▸ INSTRUCTIONS FOR THE TASK:
Your reply should contain only the line with "green plane: 2 -> 4" and the lines after it through the end of the data, each written out exactly.

[Scene change data]
--- START ---

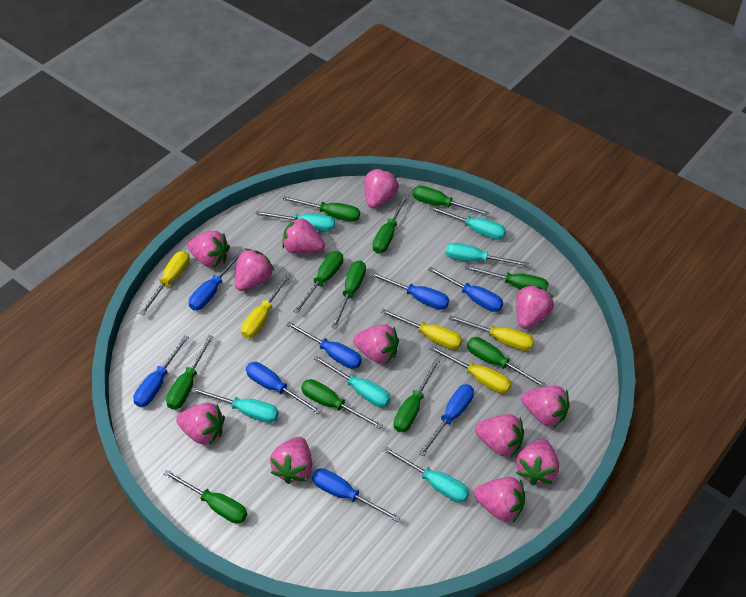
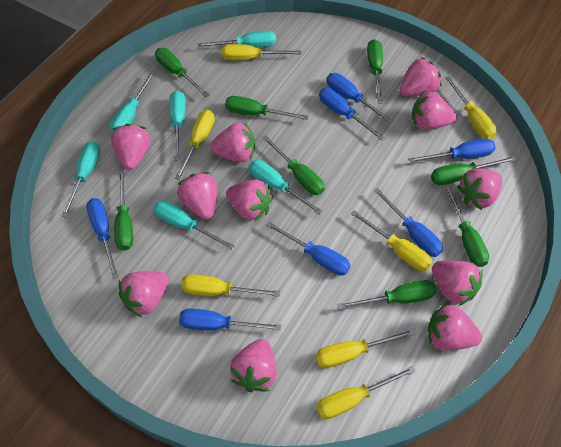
blue screwdriver: 8 -> 7
green screwdriver: 11 -> 8
pink strawberry: 12 -> 11
yellow screwdriver: 5 -> 7

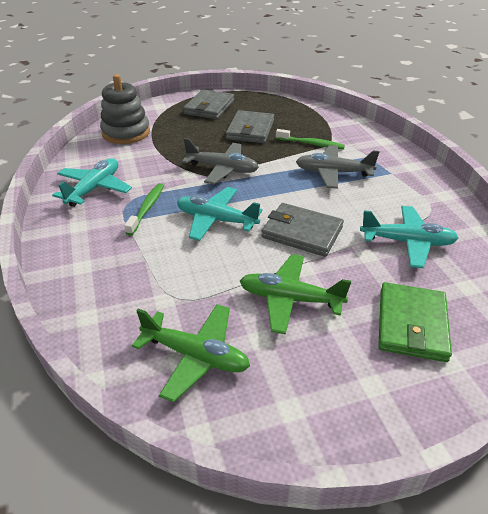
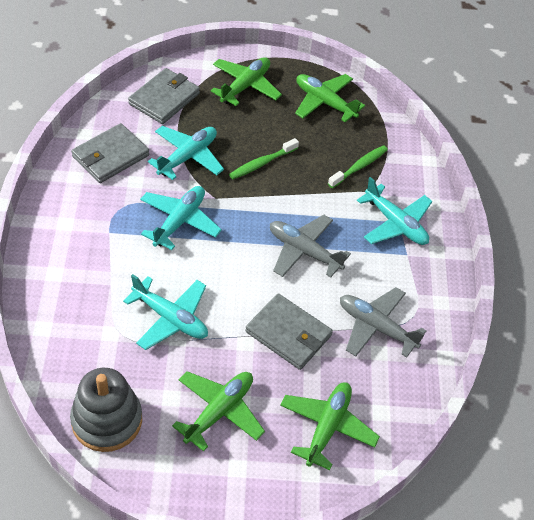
green plane: 2 -> 4
green wallet: 1 -> 0
turquoise plane: 3 -> 4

--- END ---

▸ SOLUTION TO THE PROBLEM:
green plane: 2 -> 4
green wallet: 1 -> 0
turquoise plane: 3 -> 4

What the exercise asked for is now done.